Written instruction ▸
Copy out the lines from the start down through the one containing "Porto dial: white -> grey", replacing "Chengdu" with "Chongqing" and keeping everything else the same.

:: Records for this task ::

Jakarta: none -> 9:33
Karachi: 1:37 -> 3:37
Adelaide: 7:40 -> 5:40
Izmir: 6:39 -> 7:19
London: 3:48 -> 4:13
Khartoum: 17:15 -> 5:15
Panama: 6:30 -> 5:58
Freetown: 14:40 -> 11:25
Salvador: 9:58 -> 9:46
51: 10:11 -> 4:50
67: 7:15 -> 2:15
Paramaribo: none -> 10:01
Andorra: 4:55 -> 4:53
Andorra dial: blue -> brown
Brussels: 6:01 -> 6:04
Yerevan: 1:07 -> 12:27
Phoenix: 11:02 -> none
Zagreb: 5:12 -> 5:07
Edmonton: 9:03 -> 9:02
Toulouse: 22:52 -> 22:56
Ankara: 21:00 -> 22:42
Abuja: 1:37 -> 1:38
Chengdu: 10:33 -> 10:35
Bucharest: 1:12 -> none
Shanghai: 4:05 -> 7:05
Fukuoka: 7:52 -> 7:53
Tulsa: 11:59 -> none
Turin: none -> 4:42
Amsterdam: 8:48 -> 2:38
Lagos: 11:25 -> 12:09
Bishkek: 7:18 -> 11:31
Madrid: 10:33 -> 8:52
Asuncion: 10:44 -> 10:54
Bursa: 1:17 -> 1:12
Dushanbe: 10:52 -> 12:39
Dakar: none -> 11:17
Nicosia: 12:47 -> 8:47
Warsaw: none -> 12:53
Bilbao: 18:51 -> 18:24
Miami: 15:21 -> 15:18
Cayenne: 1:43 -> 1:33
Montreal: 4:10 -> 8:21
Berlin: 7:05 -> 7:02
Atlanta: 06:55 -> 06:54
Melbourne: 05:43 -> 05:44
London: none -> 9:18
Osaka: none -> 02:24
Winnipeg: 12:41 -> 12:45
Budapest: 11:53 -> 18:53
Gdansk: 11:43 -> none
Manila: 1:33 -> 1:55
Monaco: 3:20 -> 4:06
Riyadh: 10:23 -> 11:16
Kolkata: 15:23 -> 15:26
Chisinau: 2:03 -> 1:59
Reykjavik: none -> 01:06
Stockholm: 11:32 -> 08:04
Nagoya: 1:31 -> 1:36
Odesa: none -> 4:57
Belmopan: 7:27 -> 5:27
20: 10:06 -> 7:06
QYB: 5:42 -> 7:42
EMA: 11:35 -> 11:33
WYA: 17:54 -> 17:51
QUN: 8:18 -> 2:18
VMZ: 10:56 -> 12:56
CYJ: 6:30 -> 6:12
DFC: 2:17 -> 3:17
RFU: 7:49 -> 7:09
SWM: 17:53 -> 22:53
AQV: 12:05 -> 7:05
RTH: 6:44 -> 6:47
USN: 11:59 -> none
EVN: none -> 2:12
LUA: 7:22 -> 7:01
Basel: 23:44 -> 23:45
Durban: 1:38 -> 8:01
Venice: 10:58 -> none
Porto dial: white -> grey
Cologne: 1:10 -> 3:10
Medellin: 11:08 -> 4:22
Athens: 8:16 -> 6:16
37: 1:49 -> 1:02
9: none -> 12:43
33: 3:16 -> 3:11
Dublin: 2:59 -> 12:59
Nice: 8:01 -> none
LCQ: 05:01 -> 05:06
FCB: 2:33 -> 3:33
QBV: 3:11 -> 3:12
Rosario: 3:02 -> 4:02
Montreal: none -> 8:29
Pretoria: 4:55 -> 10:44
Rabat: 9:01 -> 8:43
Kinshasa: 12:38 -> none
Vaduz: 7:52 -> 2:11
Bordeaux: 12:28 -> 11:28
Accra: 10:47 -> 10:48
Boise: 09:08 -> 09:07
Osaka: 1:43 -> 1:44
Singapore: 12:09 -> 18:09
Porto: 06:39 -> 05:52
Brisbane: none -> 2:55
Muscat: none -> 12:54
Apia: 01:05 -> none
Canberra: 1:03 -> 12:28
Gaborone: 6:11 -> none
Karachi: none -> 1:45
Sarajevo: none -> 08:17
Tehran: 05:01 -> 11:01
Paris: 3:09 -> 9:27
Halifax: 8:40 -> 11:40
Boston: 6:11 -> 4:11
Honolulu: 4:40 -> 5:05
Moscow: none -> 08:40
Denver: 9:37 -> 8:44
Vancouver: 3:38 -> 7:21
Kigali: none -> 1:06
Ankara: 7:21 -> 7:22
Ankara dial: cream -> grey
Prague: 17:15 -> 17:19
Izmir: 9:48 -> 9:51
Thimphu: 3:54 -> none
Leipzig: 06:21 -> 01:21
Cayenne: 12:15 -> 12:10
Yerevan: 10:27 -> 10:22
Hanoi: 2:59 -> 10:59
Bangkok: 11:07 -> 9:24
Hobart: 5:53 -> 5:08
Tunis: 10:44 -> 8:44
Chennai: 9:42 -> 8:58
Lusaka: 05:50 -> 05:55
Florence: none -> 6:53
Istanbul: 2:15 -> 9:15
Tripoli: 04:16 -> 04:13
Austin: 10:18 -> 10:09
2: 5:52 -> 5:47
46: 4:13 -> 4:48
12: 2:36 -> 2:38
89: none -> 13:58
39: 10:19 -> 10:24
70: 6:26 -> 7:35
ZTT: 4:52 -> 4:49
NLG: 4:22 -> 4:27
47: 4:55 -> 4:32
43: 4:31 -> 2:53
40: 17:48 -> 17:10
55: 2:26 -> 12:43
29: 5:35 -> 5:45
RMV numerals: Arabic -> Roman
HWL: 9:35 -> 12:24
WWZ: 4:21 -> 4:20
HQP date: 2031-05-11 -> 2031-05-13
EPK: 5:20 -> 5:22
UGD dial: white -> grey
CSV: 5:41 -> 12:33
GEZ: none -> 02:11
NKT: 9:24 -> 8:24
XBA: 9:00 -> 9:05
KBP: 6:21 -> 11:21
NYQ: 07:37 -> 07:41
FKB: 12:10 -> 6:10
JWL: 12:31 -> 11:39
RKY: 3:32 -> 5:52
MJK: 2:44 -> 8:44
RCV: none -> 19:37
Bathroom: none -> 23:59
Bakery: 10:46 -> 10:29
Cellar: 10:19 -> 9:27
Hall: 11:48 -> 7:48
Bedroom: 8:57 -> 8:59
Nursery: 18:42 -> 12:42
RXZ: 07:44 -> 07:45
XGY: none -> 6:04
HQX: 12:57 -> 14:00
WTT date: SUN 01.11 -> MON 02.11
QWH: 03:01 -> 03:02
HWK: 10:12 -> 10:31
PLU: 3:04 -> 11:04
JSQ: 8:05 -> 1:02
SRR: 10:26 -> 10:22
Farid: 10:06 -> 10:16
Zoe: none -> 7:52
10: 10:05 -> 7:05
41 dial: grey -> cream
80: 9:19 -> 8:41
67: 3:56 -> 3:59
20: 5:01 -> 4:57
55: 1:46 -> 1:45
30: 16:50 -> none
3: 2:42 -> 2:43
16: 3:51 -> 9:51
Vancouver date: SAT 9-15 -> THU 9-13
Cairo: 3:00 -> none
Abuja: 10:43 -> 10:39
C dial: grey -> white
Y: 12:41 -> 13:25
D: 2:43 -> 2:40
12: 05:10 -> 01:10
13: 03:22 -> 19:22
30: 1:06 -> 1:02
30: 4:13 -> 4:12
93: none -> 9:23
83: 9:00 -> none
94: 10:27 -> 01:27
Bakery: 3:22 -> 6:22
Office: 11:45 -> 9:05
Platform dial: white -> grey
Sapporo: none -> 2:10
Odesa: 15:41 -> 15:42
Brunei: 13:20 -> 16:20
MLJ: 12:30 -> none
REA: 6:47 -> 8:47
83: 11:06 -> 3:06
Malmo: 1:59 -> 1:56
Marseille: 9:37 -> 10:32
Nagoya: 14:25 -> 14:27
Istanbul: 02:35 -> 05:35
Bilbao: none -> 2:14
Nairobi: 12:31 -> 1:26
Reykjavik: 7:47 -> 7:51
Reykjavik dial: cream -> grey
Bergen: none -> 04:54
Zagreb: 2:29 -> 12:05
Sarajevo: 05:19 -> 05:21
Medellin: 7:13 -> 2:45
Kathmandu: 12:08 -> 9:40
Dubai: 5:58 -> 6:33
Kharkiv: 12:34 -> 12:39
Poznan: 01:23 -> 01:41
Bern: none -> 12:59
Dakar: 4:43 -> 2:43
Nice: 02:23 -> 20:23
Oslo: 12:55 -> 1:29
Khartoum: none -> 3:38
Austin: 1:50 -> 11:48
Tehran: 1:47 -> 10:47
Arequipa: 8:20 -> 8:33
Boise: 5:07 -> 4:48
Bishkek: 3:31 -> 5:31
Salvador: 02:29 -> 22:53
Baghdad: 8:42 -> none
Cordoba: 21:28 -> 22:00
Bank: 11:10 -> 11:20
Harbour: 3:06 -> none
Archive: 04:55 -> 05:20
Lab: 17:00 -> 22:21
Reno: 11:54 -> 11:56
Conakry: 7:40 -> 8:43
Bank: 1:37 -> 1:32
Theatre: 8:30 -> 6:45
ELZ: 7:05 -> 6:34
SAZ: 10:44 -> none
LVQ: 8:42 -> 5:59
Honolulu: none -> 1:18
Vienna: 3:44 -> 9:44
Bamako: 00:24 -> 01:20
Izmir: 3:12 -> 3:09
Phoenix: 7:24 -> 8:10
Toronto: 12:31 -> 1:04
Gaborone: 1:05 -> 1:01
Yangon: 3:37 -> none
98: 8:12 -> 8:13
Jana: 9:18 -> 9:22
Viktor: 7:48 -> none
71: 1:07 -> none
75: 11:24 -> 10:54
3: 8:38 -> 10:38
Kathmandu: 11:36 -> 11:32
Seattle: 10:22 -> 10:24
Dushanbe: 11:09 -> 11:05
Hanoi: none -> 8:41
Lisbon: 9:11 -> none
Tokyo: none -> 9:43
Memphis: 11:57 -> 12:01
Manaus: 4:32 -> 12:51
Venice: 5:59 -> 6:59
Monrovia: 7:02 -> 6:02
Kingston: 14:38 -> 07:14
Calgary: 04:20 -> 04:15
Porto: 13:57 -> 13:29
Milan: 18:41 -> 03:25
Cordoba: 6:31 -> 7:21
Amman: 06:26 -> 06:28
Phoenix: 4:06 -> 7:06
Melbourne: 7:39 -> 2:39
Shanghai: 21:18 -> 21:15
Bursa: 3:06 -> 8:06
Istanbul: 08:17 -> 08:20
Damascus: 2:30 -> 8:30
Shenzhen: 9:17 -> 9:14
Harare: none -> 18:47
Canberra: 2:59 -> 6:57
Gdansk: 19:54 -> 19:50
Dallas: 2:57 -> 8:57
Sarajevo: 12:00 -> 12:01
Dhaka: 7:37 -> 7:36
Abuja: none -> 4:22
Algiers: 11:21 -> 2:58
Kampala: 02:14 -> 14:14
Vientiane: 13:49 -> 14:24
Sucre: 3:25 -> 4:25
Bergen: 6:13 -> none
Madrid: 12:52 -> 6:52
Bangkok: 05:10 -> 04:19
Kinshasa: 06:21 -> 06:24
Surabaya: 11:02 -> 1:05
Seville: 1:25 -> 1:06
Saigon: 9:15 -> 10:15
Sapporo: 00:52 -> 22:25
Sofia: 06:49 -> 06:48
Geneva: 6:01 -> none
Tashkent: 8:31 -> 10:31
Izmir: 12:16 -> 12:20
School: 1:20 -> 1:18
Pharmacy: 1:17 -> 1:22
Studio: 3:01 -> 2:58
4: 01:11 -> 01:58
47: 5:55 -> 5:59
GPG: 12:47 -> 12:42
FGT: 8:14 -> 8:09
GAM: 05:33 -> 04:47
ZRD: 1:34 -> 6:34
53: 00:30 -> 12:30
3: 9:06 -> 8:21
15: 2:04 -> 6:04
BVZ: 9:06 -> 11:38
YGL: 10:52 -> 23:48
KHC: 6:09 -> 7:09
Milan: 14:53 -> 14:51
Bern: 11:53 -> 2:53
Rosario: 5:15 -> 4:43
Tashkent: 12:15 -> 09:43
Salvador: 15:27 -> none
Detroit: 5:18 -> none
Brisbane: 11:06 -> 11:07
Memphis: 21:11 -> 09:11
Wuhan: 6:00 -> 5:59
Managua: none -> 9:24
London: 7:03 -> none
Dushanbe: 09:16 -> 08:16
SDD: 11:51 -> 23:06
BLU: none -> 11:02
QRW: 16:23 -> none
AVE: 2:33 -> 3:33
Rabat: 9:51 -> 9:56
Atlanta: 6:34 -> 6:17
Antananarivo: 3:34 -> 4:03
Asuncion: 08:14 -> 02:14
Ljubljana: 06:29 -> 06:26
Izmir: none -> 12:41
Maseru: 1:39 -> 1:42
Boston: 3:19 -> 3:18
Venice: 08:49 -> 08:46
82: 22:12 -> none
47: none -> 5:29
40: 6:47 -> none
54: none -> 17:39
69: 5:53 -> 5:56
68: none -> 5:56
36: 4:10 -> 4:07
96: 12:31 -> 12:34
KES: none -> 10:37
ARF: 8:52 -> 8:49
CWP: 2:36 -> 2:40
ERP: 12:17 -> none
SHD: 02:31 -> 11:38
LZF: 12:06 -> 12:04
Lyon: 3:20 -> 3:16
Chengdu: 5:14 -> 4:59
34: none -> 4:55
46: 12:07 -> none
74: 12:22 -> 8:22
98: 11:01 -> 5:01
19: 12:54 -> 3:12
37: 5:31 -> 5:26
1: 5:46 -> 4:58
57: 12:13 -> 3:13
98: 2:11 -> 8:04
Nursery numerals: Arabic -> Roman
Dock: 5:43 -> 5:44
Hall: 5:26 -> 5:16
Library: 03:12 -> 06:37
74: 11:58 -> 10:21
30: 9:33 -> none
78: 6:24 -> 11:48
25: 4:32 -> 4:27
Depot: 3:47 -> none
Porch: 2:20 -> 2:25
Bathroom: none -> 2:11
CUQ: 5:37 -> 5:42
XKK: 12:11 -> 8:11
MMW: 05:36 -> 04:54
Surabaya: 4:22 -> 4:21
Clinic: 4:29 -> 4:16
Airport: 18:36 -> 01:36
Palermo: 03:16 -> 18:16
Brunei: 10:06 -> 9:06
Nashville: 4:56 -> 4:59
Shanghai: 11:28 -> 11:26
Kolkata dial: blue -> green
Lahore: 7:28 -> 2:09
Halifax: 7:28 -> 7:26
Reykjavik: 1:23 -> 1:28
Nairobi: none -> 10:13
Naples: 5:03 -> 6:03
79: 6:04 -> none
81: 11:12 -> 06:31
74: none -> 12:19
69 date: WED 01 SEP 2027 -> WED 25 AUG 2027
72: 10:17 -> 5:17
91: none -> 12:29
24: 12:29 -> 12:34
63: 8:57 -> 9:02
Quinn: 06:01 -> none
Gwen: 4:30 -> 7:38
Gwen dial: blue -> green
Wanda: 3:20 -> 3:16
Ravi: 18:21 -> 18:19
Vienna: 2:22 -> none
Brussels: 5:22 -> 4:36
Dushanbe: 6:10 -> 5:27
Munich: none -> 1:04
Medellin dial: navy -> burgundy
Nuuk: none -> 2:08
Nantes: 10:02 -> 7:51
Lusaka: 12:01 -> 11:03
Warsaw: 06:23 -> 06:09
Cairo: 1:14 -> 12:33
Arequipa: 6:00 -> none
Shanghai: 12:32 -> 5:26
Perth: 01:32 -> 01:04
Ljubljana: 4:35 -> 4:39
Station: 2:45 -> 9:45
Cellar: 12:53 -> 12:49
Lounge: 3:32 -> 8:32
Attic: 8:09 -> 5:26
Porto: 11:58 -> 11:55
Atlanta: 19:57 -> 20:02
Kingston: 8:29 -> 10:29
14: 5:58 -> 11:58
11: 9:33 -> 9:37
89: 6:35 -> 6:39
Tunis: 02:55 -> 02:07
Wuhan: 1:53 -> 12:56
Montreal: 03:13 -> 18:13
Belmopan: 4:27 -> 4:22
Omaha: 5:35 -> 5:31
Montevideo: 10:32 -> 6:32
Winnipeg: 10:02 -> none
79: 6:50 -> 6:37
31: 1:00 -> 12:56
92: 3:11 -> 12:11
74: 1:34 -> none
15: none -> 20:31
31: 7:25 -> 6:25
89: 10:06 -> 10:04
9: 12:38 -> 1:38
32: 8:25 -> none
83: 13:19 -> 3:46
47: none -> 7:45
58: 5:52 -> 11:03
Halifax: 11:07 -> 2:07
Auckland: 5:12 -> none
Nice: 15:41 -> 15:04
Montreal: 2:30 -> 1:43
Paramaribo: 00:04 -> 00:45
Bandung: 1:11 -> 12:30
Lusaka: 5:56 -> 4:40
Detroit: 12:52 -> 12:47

:::

Finished exercise ▸
Jakarta: none -> 9:33
Karachi: 1:37 -> 3:37
Adelaide: 7:40 -> 5:40
Izmir: 6:39 -> 7:19
London: 3:48 -> 4:13
Khartoum: 17:15 -> 5:15
Panama: 6:30 -> 5:58
Freetown: 14:40 -> 11:25
Salvador: 9:58 -> 9:46
51: 10:11 -> 4:50
67: 7:15 -> 2:15
Paramaribo: none -> 10:01
Andorra: 4:55 -> 4:53
Andorra dial: blue -> brown
Brussels: 6:01 -> 6:04
Yerevan: 1:07 -> 12:27
Phoenix: 11:02 -> none
Zagreb: 5:12 -> 5:07
Edmonton: 9:03 -> 9:02
Toulouse: 22:52 -> 22:56
Ankara: 21:00 -> 22:42
Abuja: 1:37 -> 1:38
Chongqing: 10:33 -> 10:35
Bucharest: 1:12 -> none
Shanghai: 4:05 -> 7:05
Fukuoka: 7:52 -> 7:53
Tulsa: 11:59 -> none
Turin: none -> 4:42
Amsterdam: 8:48 -> 2:38
Lagos: 11:25 -> 12:09
Bishkek: 7:18 -> 11:31
Madrid: 10:33 -> 8:52
Asuncion: 10:44 -> 10:54
Bursa: 1:17 -> 1:12
Dushanbe: 10:52 -> 12:39
Dakar: none -> 11:17
Nicosia: 12:47 -> 8:47
Warsaw: none -> 12:53
Bilbao: 18:51 -> 18:24
Miami: 15:21 -> 15:18
Cayenne: 1:43 -> 1:33
Montreal: 4:10 -> 8:21
Berlin: 7:05 -> 7:02
Atlanta: 06:55 -> 06:54
Melbourne: 05:43 -> 05:44
London: none -> 9:18
Osaka: none -> 02:24
Winnipeg: 12:41 -> 12:45
Budapest: 11:53 -> 18:53
Gdansk: 11:43 -> none
Manila: 1:33 -> 1:55
Monaco: 3:20 -> 4:06
Riyadh: 10:23 -> 11:16
Kolkata: 15:23 -> 15:26
Chisinau: 2:03 -> 1:59
Reykjavik: none -> 01:06
Stockholm: 11:32 -> 08:04
Nagoya: 1:31 -> 1:36
Odesa: none -> 4:57
Belmopan: 7:27 -> 5:27
20: 10:06 -> 7:06
QYB: 5:42 -> 7:42
EMA: 11:35 -> 11:33
WYA: 17:54 -> 17:51
QUN: 8:18 -> 2:18
VMZ: 10:56 -> 12:56
CYJ: 6:30 -> 6:12
DFC: 2:17 -> 3:17
RFU: 7:49 -> 7:09
SWM: 17:53 -> 22:53
AQV: 12:05 -> 7:05
RTH: 6:44 -> 6:47
USN: 11:59 -> none
EVN: none -> 2:12
LUA: 7:22 -> 7:01
Basel: 23:44 -> 23:45
Durban: 1:38 -> 8:01
Venice: 10:58 -> none
Porto dial: white -> grey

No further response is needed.